(Entries taken from a collection)
□ □ □ □
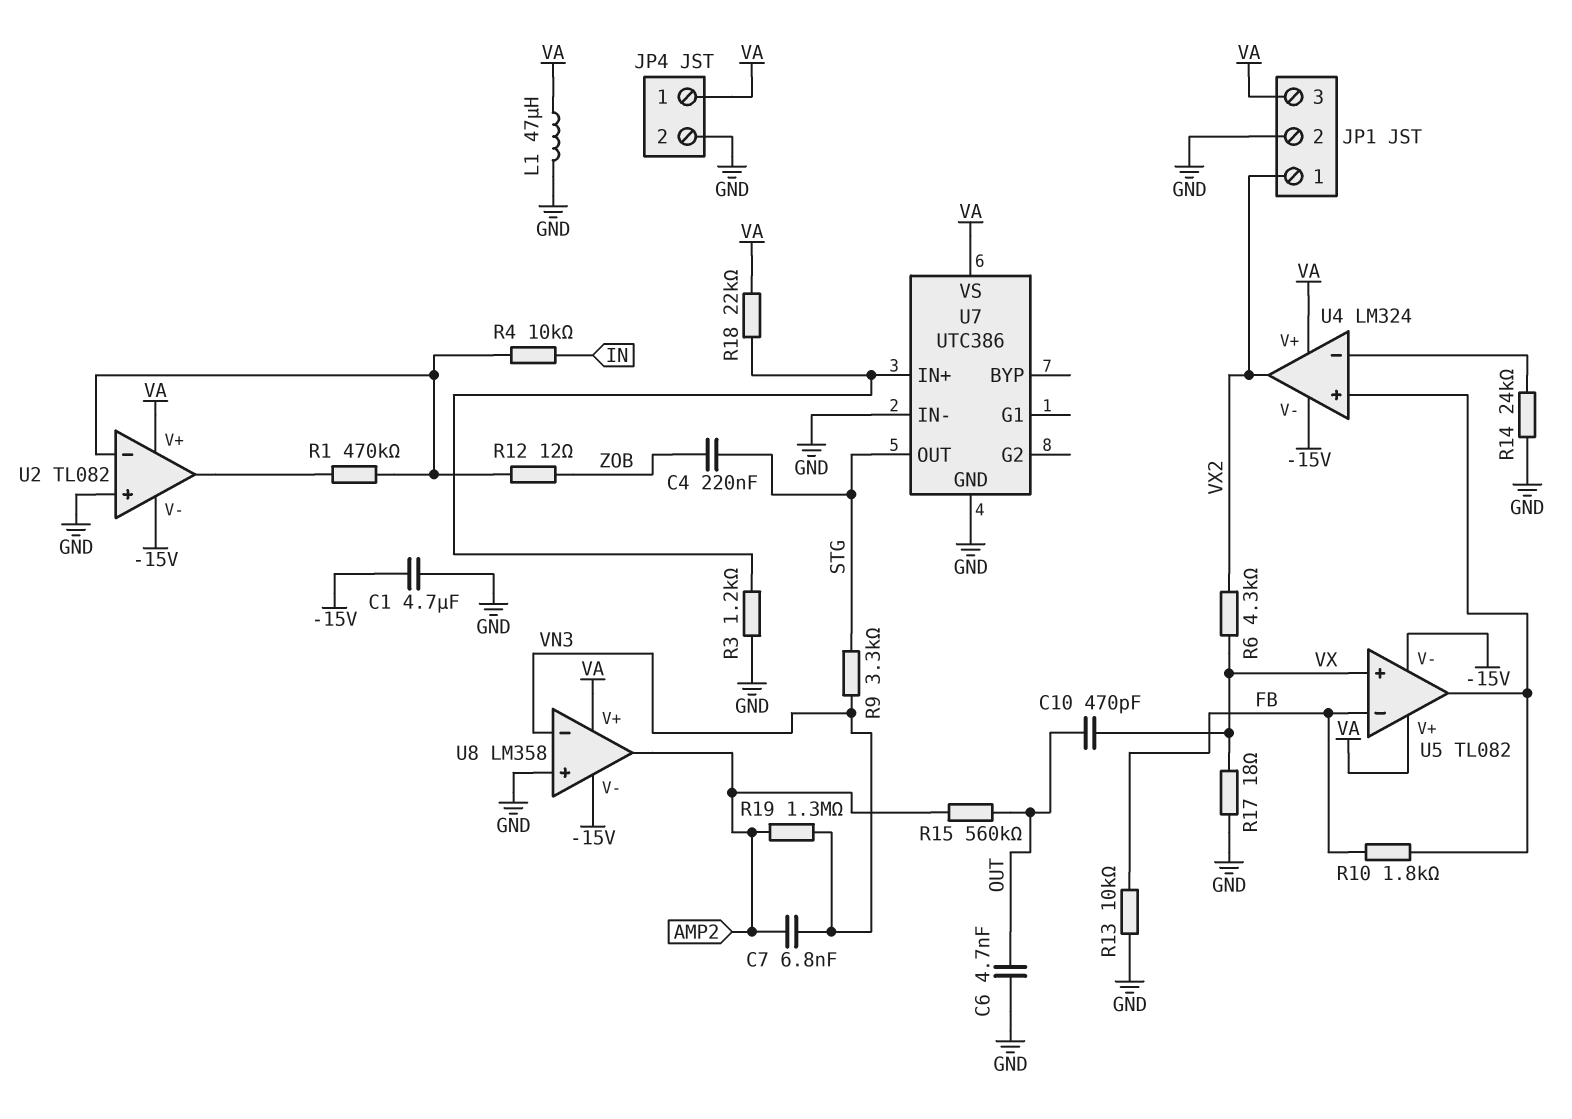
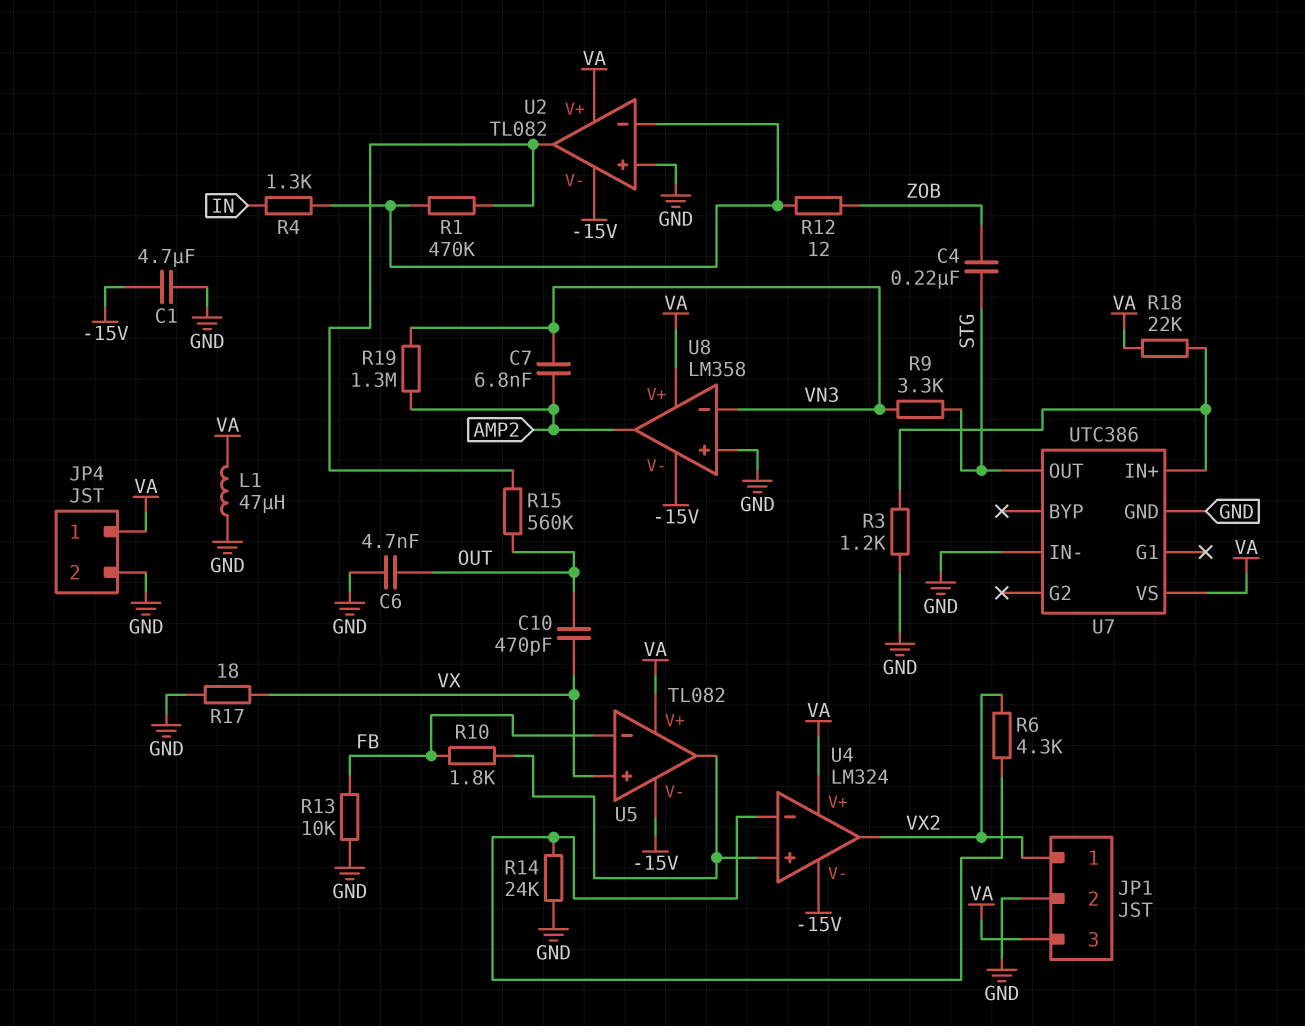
R4: 10k (IN, U2/in-) -> 1.3k (IN, U2/in-)
R6: 4.3k (VX, VX2) -> 4.3k (U4/in-, VX2)
R15: 560k (AMP2, OUT) -> 560k (OUT, U2/out)

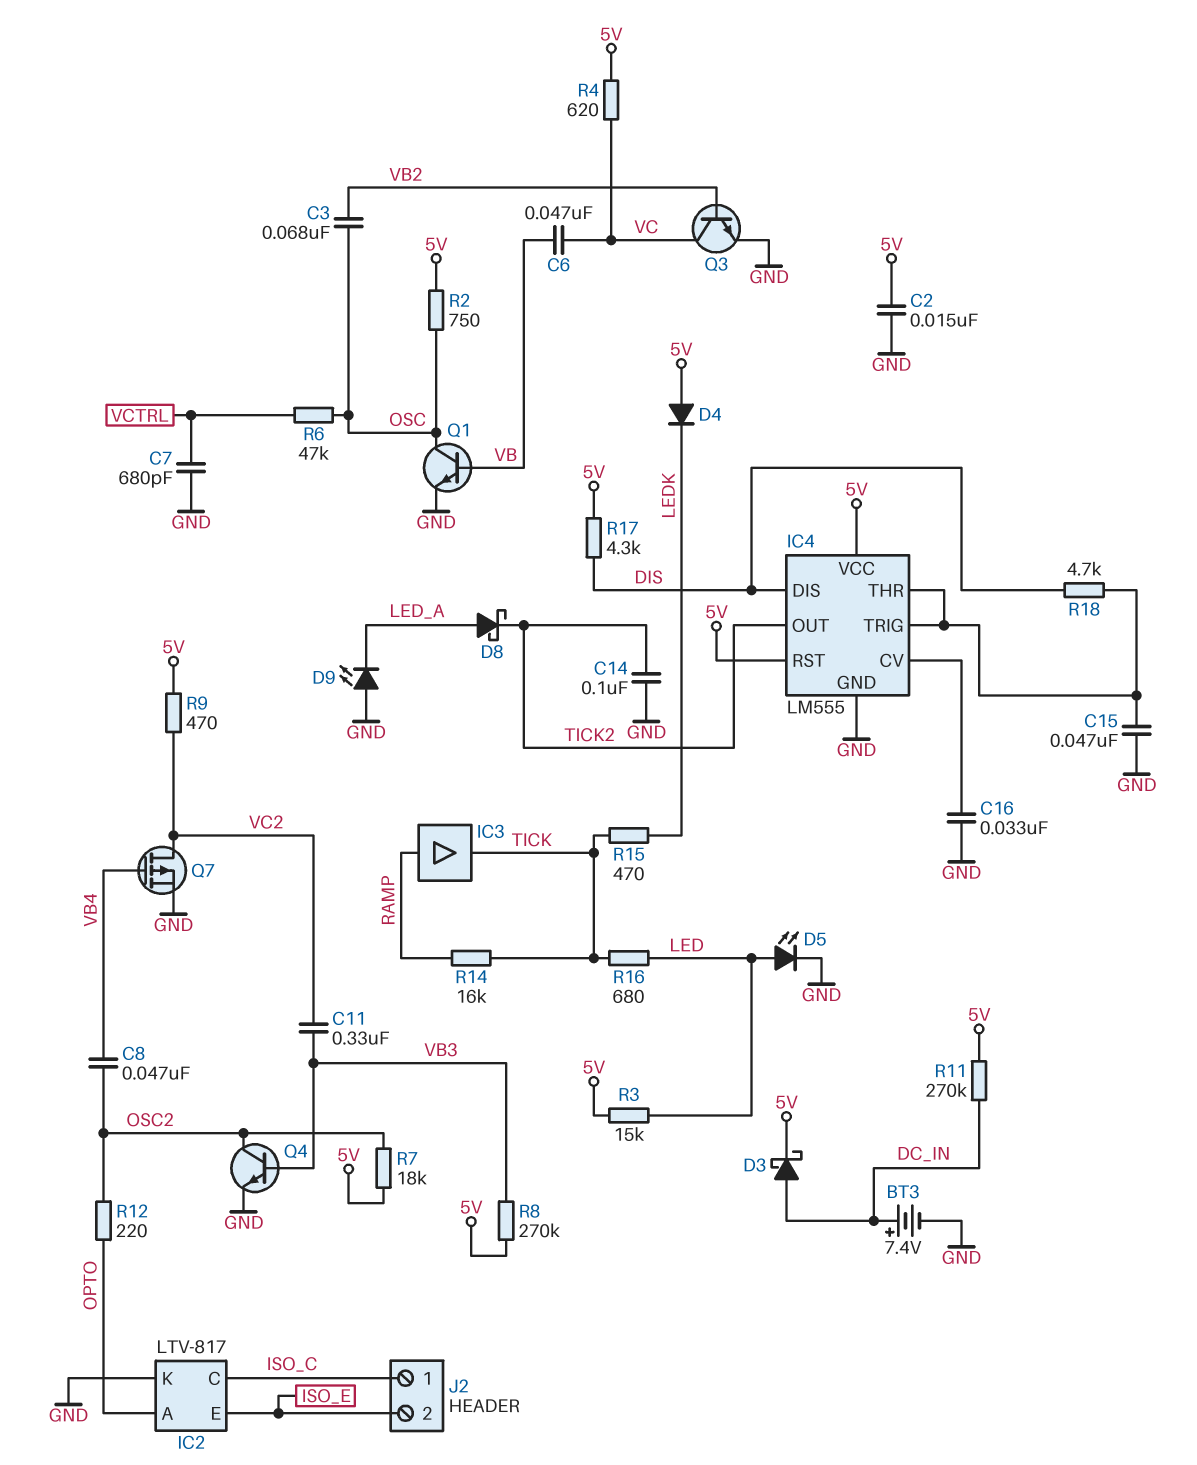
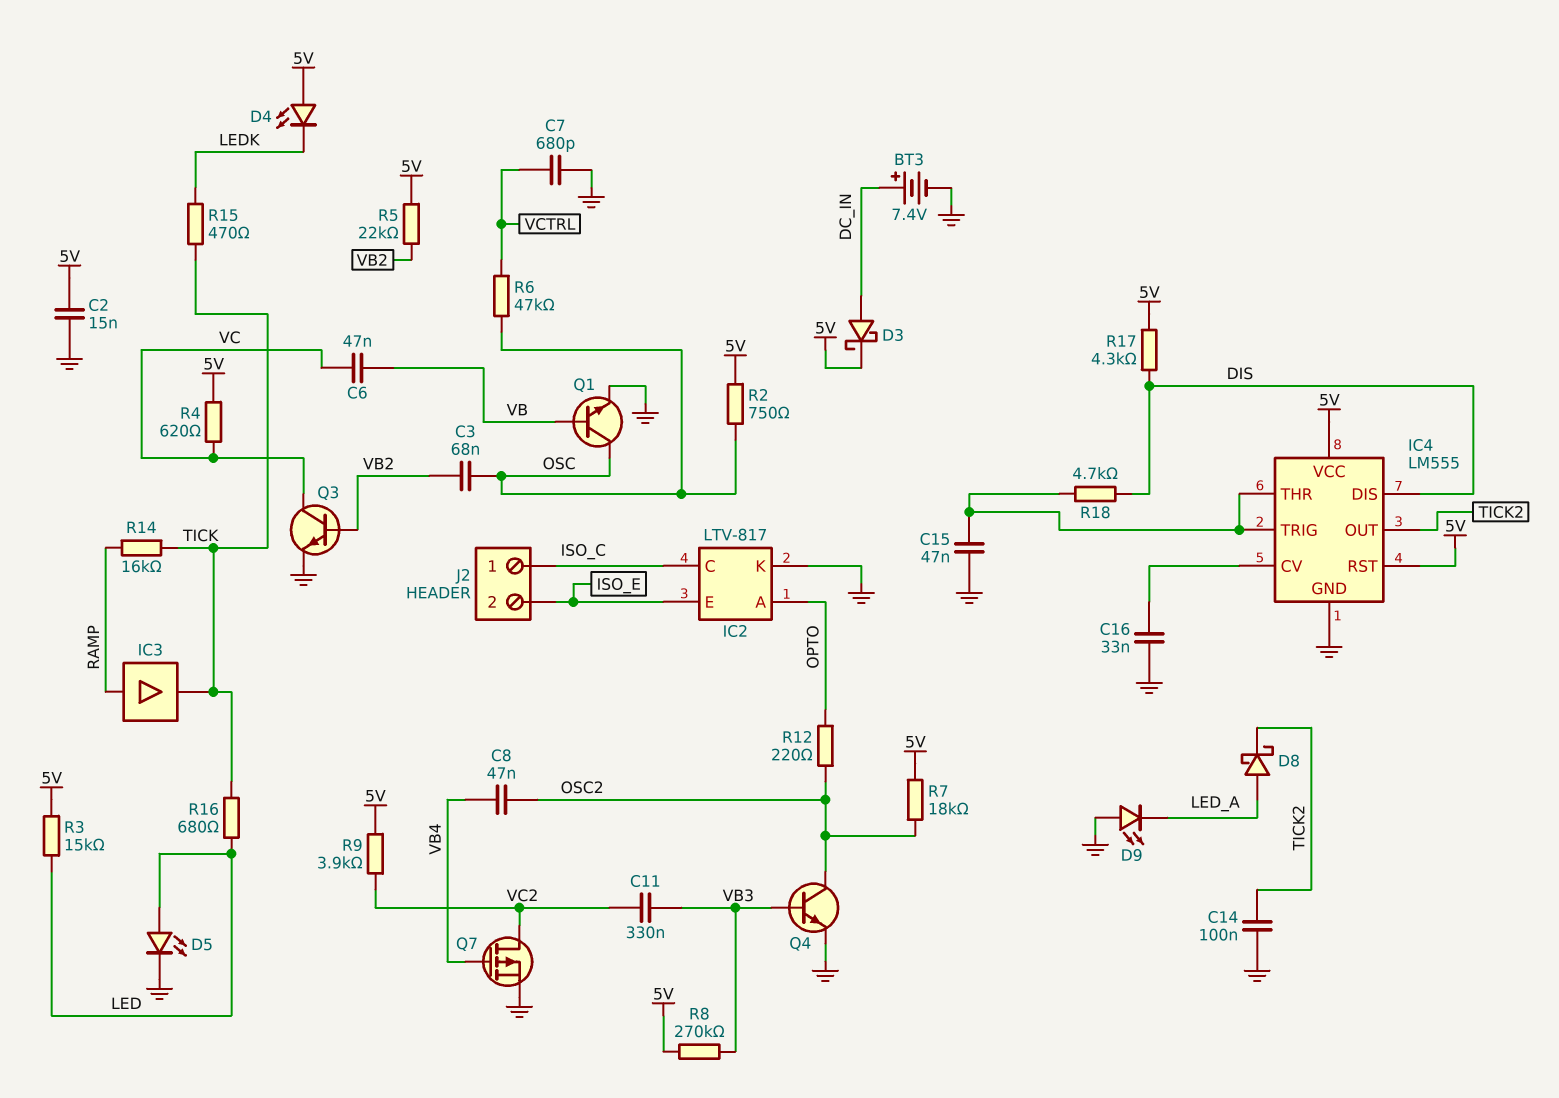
D4: diode (A 5V, K LEDK) -> LED (A 5V, K LEDK)
R5: none -> 22k (5V, VB2)
R9: 470 (5V, VC2) -> 3.9k (5V, VC2)
R11: 270k (5V, DC_IN) -> none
□ □ □ □
» **Problem details**:
Pictures stay out; copy every entry above exactly.

» **Exercise solution**:
R4: 10k (IN, U2/in-) -> 1.3k (IN, U2/in-)
R6: 4.3k (VX, VX2) -> 4.3k (U4/in-, VX2)
R15: 560k (AMP2, OUT) -> 560k (OUT, U2/out)

D4: diode (A 5V, K LEDK) -> LED (A 5V, K LEDK)
R5: none -> 22k (5V, VB2)
R9: 470 (5V, VC2) -> 3.9k (5V, VC2)
R11: 270k (5V, DC_IN) -> none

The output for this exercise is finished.